● **Required action**: Repeat the lines from the line with "Q103: none -> NPN S8050 (B W1, C 3V3, E W2)" to the line with "C16: 3300uF (plus" in the listing below, keeping both end lines and adding nothing.

● **Extracted records**:
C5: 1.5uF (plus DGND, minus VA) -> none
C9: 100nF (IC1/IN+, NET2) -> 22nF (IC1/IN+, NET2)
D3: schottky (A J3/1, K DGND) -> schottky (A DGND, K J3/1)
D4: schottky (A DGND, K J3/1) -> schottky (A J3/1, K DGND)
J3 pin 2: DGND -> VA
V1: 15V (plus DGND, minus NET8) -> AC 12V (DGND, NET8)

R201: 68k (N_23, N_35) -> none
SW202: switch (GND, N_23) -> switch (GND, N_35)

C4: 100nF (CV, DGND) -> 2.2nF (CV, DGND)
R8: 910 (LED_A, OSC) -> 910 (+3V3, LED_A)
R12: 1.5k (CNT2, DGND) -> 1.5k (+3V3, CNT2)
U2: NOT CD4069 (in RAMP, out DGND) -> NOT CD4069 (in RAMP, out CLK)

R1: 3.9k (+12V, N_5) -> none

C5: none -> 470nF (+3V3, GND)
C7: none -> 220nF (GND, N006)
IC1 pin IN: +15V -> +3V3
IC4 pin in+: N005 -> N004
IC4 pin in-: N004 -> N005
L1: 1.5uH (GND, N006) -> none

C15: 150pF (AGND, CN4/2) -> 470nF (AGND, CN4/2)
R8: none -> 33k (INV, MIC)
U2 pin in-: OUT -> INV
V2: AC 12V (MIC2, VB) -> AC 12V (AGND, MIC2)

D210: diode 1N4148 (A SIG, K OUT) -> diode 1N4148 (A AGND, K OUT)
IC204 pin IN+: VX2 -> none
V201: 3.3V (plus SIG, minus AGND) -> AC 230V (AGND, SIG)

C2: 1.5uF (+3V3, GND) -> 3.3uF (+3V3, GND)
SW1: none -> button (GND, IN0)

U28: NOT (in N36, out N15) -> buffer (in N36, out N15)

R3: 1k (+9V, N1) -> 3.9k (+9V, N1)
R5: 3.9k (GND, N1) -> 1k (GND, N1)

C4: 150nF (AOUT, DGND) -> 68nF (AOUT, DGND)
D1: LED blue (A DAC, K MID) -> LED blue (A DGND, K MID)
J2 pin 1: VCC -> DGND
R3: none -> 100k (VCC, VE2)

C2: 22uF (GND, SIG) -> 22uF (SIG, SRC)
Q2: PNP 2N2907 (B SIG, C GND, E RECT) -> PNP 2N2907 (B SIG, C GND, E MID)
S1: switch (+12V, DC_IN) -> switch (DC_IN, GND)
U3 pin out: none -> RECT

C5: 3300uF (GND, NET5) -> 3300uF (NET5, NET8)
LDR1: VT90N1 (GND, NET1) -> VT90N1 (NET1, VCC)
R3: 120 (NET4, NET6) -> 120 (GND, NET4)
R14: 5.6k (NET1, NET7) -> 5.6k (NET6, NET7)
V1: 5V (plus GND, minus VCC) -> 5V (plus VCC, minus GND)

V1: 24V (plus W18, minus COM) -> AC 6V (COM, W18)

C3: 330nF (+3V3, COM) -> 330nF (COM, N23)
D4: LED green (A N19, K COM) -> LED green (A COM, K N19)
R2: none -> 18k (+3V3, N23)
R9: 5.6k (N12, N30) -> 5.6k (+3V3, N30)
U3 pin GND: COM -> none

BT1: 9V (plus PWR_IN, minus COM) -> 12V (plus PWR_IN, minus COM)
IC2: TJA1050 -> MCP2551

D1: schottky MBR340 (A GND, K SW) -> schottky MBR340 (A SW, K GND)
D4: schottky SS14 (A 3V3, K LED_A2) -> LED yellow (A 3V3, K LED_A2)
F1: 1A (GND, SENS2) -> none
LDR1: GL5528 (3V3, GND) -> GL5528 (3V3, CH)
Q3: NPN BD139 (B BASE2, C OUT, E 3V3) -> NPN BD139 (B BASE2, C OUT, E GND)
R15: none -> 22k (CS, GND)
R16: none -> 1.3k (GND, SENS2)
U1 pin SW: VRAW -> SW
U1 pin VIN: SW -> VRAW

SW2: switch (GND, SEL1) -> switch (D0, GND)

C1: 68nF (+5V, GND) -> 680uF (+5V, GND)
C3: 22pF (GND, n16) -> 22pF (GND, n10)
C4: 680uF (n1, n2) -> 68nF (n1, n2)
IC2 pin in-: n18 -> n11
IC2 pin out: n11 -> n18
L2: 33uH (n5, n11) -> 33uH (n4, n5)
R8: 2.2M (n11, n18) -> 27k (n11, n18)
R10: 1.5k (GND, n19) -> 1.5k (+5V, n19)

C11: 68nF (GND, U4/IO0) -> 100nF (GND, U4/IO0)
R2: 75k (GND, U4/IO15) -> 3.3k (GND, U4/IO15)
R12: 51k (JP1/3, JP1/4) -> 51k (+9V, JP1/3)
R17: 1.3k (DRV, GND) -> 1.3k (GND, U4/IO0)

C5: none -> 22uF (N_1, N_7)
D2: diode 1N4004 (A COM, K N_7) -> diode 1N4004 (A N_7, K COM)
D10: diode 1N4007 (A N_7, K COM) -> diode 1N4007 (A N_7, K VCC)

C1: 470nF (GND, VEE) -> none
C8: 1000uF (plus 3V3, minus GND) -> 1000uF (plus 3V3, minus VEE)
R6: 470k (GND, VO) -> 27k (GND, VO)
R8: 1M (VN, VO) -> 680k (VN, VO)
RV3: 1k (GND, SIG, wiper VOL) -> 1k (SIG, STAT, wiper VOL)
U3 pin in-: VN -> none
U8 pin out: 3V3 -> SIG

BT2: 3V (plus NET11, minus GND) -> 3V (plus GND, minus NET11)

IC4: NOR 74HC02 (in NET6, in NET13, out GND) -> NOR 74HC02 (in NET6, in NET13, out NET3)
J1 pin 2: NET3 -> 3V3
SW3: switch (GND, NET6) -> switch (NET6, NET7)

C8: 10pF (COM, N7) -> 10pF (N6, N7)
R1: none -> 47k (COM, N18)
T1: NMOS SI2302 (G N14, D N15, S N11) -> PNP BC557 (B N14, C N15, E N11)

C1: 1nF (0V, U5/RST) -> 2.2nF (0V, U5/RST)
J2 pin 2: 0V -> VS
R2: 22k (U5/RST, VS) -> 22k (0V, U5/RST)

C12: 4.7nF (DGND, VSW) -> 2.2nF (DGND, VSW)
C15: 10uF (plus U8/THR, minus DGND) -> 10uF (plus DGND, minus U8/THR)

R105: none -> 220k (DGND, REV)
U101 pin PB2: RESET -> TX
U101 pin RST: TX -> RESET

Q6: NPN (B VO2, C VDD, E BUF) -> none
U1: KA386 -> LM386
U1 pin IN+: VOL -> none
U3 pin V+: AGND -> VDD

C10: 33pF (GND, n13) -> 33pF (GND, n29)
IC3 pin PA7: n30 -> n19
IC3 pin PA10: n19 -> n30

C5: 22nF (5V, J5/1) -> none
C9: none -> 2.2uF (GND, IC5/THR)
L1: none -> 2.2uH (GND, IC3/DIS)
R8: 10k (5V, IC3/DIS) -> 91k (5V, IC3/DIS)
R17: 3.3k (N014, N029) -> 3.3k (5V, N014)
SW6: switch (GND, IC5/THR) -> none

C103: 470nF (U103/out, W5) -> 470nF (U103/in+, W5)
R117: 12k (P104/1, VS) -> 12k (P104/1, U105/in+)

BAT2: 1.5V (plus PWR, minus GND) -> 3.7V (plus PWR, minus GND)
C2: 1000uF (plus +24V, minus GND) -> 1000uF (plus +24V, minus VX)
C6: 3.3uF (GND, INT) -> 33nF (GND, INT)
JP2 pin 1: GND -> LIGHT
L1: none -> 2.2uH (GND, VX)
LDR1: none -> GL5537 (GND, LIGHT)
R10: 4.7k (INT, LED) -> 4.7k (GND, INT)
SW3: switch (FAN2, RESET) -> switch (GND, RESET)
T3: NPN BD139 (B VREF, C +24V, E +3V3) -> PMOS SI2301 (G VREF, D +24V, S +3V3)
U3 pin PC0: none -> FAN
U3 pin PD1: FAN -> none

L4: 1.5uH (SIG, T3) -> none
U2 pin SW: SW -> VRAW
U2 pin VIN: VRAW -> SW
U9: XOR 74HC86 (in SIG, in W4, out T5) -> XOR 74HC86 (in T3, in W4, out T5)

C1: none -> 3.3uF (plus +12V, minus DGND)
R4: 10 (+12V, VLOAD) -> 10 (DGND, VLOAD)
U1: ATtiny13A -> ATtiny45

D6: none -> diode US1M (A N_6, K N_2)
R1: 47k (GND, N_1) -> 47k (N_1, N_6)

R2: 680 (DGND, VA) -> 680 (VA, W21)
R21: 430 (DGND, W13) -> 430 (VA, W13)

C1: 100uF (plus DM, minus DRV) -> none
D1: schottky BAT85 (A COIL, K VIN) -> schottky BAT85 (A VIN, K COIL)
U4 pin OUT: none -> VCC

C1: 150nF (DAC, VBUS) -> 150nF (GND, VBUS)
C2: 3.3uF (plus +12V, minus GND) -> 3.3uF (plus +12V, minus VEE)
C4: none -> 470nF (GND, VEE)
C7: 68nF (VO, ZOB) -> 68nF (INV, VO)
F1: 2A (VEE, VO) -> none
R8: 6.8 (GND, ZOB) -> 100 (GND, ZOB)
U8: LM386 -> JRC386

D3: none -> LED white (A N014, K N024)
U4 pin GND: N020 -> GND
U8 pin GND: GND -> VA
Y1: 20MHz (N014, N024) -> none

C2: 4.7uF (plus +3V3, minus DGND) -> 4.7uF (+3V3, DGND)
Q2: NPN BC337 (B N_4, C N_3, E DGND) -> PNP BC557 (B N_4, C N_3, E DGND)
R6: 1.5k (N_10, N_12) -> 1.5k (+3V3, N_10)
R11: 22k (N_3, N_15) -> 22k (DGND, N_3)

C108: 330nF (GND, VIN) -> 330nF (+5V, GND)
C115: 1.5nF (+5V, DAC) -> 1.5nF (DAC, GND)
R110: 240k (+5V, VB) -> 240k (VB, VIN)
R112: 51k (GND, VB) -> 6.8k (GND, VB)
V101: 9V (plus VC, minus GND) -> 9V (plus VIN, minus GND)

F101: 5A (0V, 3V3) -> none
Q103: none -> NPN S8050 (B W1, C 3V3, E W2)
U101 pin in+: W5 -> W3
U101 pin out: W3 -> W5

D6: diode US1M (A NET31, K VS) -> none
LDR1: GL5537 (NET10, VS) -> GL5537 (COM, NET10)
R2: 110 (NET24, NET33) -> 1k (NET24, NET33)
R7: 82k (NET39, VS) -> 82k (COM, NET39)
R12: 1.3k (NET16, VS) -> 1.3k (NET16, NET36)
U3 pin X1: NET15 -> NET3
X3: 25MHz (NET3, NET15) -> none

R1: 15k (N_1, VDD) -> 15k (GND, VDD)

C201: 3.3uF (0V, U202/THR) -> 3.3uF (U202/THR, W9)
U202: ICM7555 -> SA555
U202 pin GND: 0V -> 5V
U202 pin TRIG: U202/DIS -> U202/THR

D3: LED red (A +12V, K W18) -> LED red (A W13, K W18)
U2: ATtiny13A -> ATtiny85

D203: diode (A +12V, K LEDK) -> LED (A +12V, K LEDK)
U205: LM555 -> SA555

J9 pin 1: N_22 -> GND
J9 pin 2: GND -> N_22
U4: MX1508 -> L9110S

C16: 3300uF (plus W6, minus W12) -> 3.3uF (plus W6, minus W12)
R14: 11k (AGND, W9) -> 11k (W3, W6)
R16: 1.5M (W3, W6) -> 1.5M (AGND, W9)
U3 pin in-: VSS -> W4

● **Task answer**:
Q103: none -> NPN S8050 (B W1, C 3V3, E W2)
U101 pin in+: W5 -> W3
U101 pin out: W3 -> W5

D6: diode US1M (A NET31, K VS) -> none
LDR1: GL5537 (NET10, VS) -> GL5537 (COM, NET10)
R2: 110 (NET24, NET33) -> 1k (NET24, NET33)
R7: 82k (NET39, VS) -> 82k (COM, NET39)
R12: 1.3k (NET16, VS) -> 1.3k (NET16, NET36)
U3 pin X1: NET15 -> NET3
X3: 25MHz (NET3, NET15) -> none

R1: 15k (N_1, VDD) -> 15k (GND, VDD)

C201: 3.3uF (0V, U202/THR) -> 3.3uF (U202/THR, W9)
U202: ICM7555 -> SA555
U202 pin GND: 0V -> 5V
U202 pin TRIG: U202/DIS -> U202/THR

D3: LED red (A +12V, K W18) -> LED red (A W13, K W18)
U2: ATtiny13A -> ATtiny85

D203: diode (A +12V, K LEDK) -> LED (A +12V, K LEDK)
U205: LM555 -> SA555

J9 pin 1: N_22 -> GND
J9 pin 2: GND -> N_22
U4: MX1508 -> L9110S

C16: 3300uF (plus W6, minus W12) -> 3.3uF (plus W6, minus W12)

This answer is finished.